● **ACTIVITY**:
Copy every line of the listing that holds the string "tree".

● **TASK MATERIAL**:
+ + + +

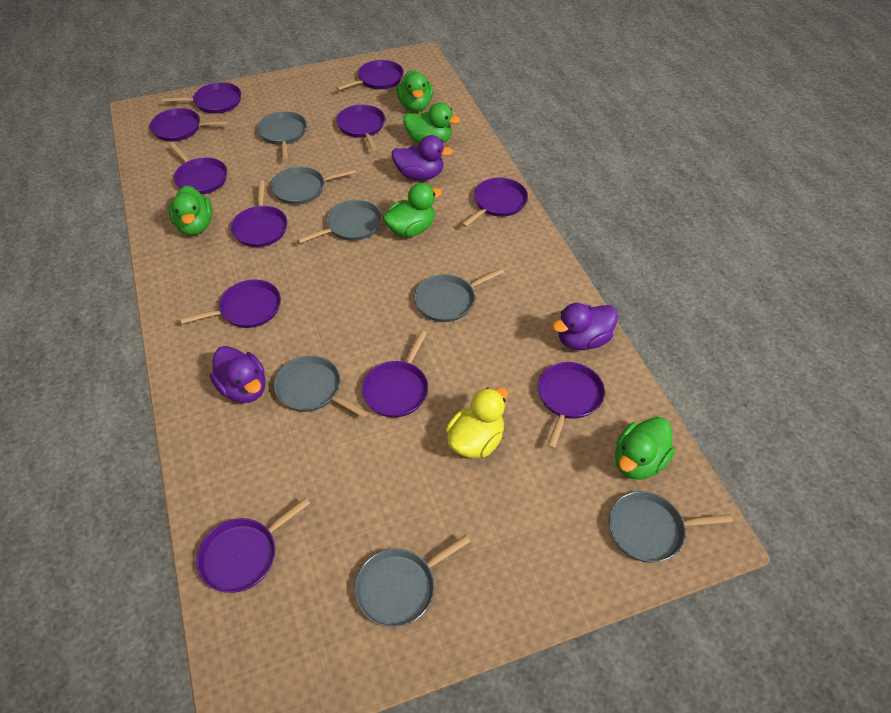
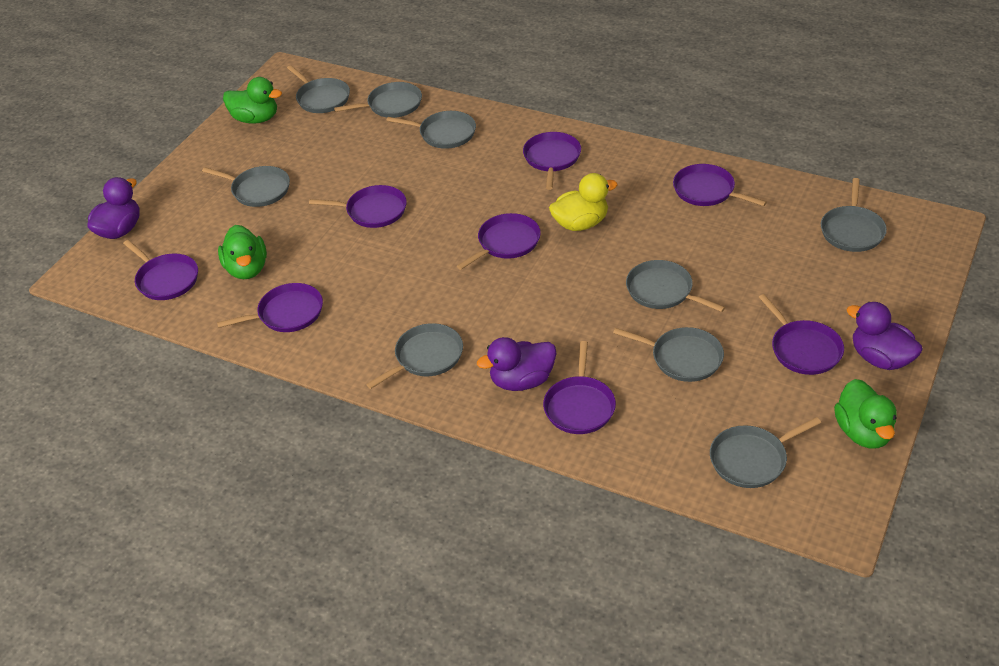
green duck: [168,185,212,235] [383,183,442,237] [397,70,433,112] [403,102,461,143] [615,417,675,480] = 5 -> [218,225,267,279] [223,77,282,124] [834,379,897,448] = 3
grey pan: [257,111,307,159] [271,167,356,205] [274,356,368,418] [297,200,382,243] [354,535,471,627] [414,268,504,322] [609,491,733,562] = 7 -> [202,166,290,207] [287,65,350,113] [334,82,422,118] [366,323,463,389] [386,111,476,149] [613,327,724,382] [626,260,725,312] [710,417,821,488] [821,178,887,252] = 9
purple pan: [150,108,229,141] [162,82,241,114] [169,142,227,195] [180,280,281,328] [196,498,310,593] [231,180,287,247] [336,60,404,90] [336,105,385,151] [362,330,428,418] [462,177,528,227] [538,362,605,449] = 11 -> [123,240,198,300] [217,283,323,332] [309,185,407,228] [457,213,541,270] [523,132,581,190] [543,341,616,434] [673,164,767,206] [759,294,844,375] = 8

+ + + +

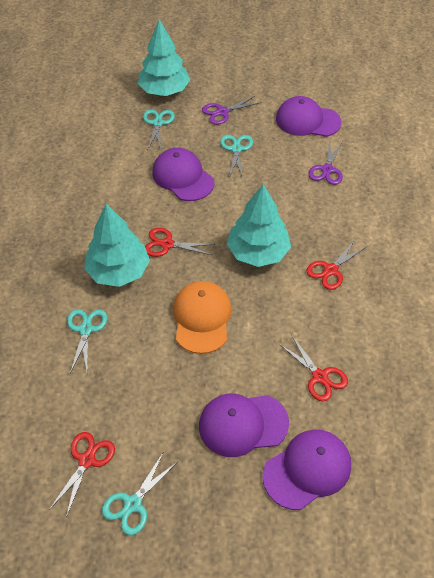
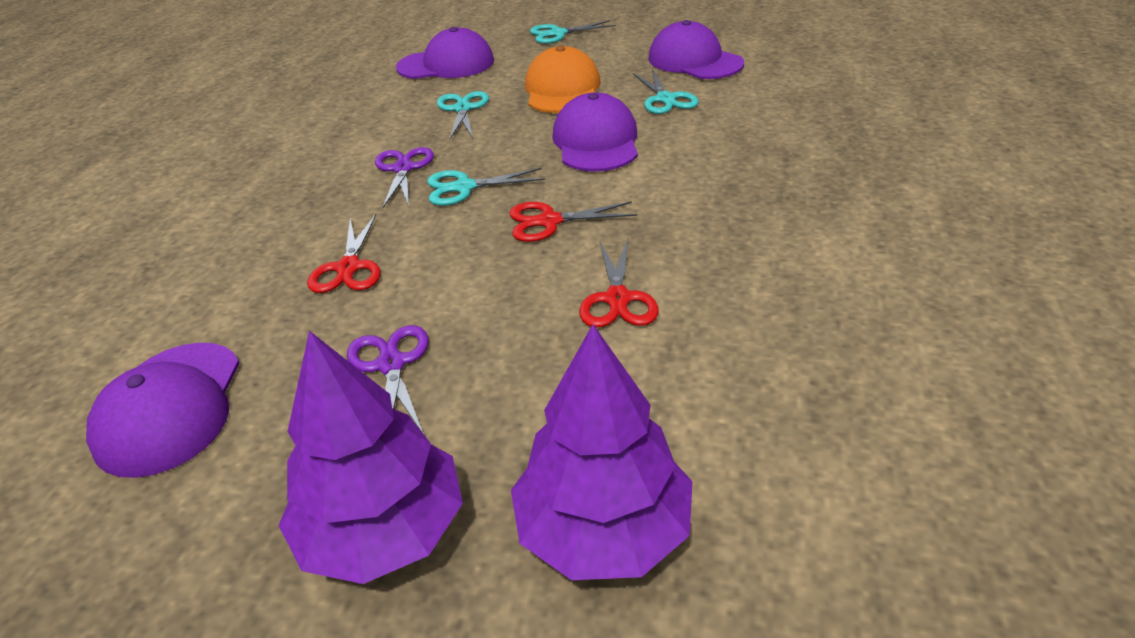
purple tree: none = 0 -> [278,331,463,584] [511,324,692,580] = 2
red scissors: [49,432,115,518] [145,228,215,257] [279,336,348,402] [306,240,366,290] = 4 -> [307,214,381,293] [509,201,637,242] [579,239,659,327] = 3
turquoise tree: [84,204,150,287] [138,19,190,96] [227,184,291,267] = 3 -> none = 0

+ + + +

● **RESPONSE TO THE EXERCISE**:
purple tree: none = 0 -> [278,331,463,584] [511,324,692,580] = 2
turquoise tree: [84,204,150,287] [138,19,190,96] [227,184,291,267] = 3 -> none = 0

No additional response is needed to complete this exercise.